*Input data*:
+===+

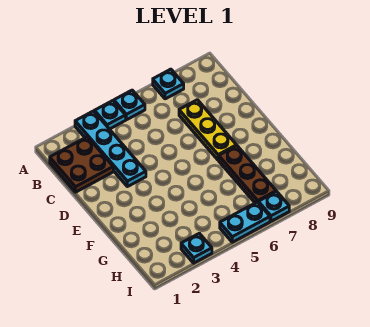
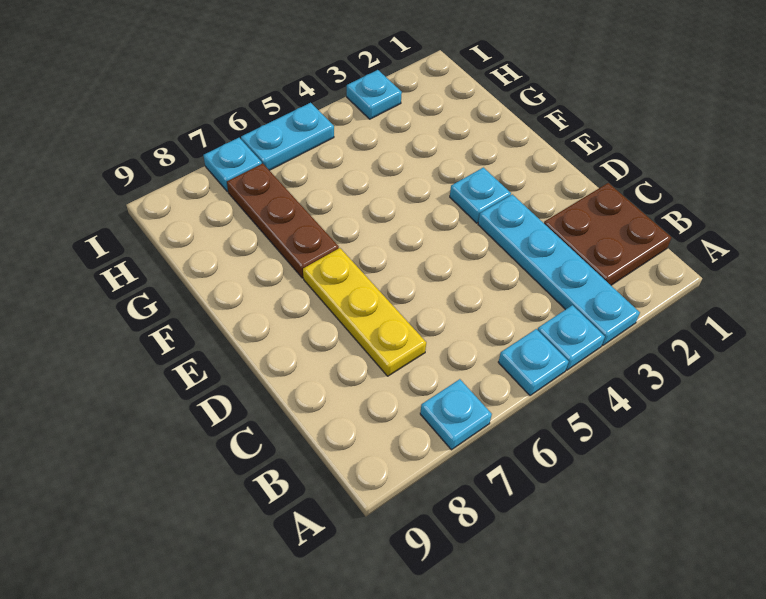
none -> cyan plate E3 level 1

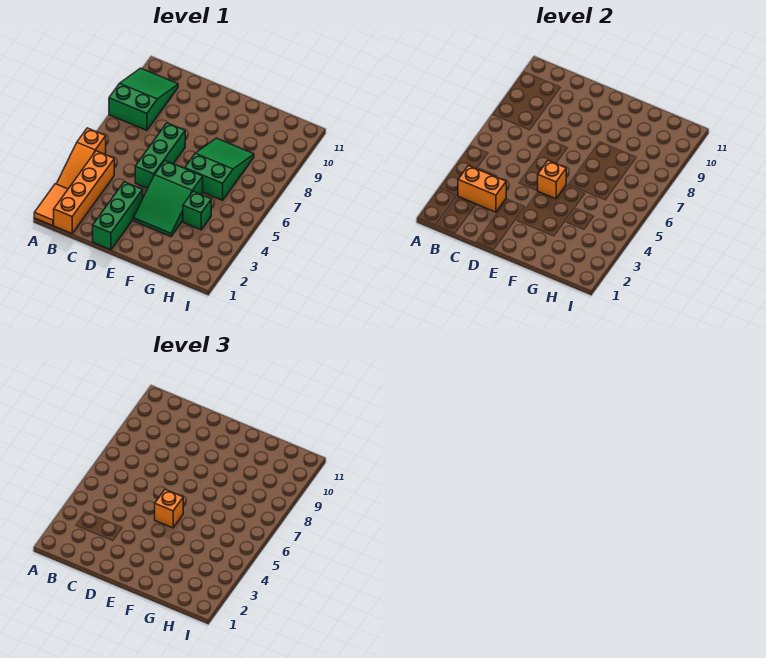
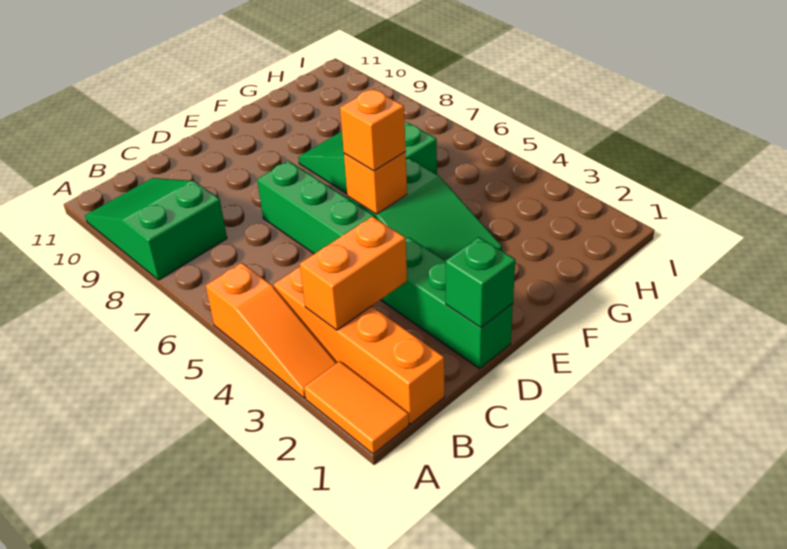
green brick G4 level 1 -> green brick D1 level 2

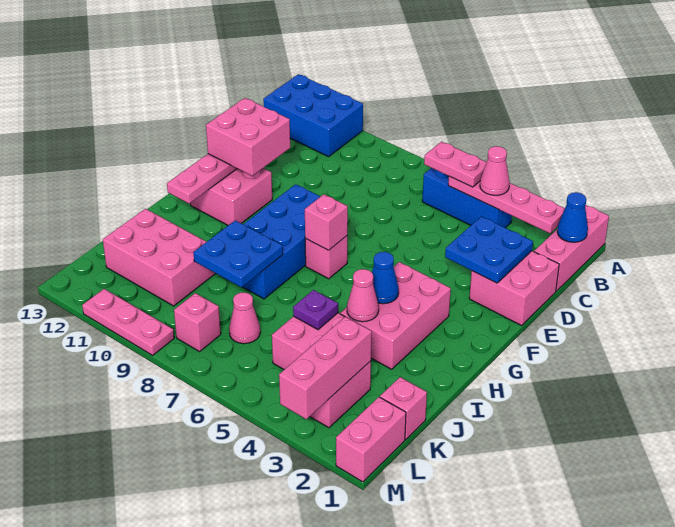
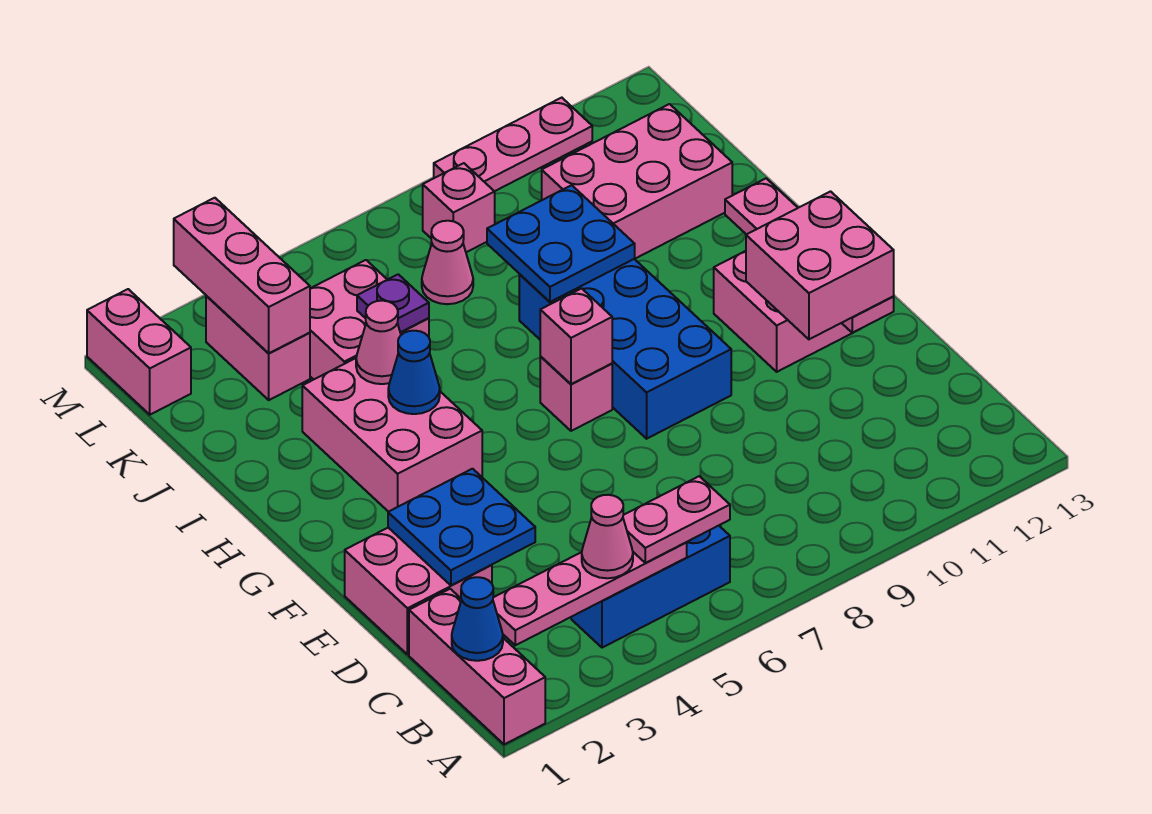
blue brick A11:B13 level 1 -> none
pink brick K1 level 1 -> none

+===+

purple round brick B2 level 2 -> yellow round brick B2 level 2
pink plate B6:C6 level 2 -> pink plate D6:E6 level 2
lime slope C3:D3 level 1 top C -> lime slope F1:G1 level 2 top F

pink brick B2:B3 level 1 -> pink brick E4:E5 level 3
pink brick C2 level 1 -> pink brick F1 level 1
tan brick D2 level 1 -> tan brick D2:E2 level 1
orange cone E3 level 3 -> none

+===+

*Work to be completed*: Return each line of the listing that holds the word "pink".

*Response to this exercise*:
pink brick K1 level 1 -> none
pink plate B6:C6 level 2 -> pink plate D6:E6 level 2
pink brick B2:B3 level 1 -> pink brick E4:E5 level 3
pink brick C2 level 1 -> pink brick F1 level 1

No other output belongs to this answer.